*Data supplied:*
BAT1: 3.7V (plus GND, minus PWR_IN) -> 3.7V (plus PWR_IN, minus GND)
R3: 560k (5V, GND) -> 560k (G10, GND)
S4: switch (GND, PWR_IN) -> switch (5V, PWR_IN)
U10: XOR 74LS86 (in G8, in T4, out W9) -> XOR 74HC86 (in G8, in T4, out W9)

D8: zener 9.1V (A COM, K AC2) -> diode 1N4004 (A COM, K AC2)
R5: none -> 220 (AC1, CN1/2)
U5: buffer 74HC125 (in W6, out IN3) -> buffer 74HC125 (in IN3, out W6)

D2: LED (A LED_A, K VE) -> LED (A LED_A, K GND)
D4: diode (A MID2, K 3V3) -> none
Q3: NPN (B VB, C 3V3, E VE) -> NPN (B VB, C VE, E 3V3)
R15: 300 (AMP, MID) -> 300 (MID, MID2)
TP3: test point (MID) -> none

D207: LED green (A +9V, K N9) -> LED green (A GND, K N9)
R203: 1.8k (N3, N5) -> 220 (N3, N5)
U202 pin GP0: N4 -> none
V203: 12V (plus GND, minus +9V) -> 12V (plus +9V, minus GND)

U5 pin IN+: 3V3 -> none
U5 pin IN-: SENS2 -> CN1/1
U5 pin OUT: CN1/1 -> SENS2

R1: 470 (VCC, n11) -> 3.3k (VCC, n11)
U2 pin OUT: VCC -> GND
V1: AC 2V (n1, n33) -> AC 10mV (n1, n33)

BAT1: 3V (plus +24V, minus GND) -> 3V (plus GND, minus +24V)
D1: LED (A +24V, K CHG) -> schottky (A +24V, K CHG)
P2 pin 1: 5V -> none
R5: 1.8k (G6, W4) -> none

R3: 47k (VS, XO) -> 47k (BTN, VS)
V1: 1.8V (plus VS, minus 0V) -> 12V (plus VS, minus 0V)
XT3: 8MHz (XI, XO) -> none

*Work instruction:*
Would you filter the records and copy out each line containing "plus"?

*Solution to this problem:*
BAT1: 3.7V (plus GND, minus PWR_IN) -> 3.7V (plus PWR_IN, minus GND)
V203: 12V (plus GND, minus +9V) -> 12V (plus +9V, minus GND)
BAT1: 3V (plus +24V, minus GND) -> 3V (plus GND, minus +24V)
V1: 1.8V (plus VS, minus 0V) -> 12V (plus VS, minus 0V)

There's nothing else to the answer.